Coordinate-based change listings:
Content starts

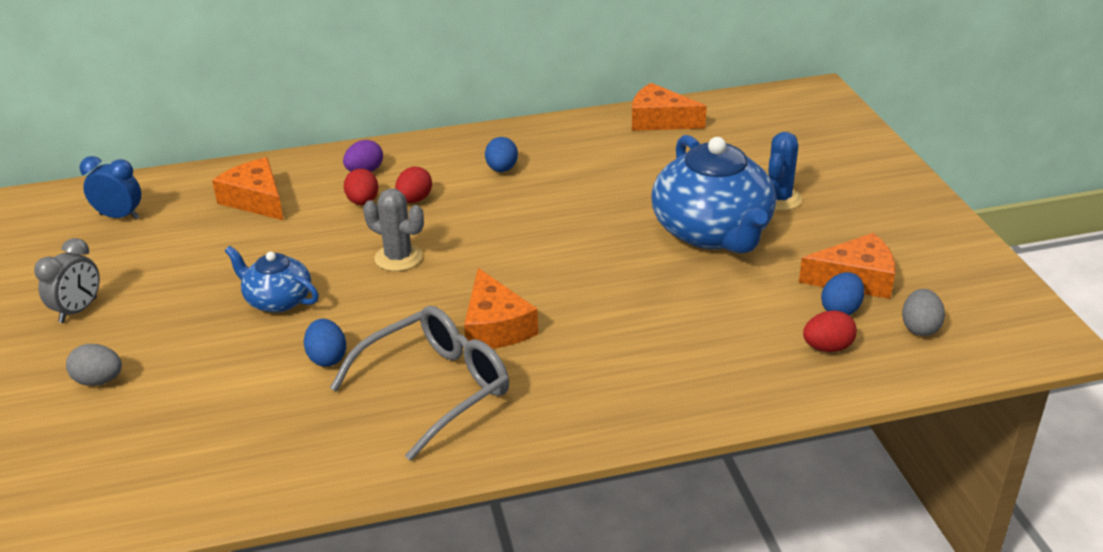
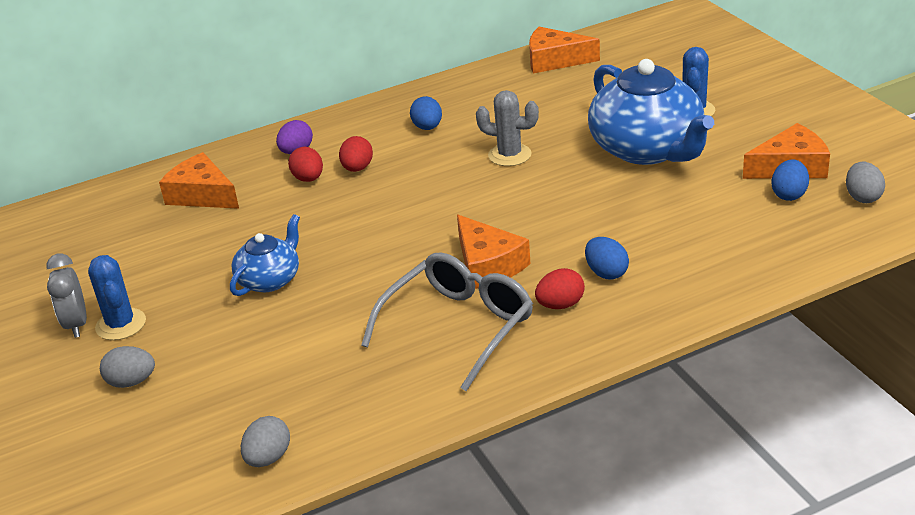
camera: 10 degrees left, 0 degrees up
(78, 310) = (76, 324): grey clock -> grey clock turned 150 degrees clockwise
(118, 319) = (121, 324): none -> blue cactus
(120, 216) = (72, 233): blue clock -> none
(187, 490) = (268, 458): none -> grey egg
(277, 300) = (270, 279): blue teapot -> blue teapot turned 105 degrees clockwise
(327, 358) = (343, 320): blue egg -> blue egg (606, 273)
(398, 258) = (367, 222): grey cactus -> grey cactus (509, 155)
(827, 347) = (791, 228): red egg -> red egg (560, 305)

Content ends

_Exercise objective:_ When the line with "(78, 310) = (76, 324): grey" is reached in the data above, begin copying, and stop after the line with "(277, 300) = (270, 279): blue"; copy each line exactly, both ends included.

_Result:_
(78, 310) = (76, 324): grey clock -> grey clock turned 150 degrees clockwise
(118, 319) = (121, 324): none -> blue cactus
(120, 216) = (72, 233): blue clock -> none
(187, 490) = (268, 458): none -> grey egg
(277, 300) = (270, 279): blue teapot -> blue teapot turned 105 degrees clockwise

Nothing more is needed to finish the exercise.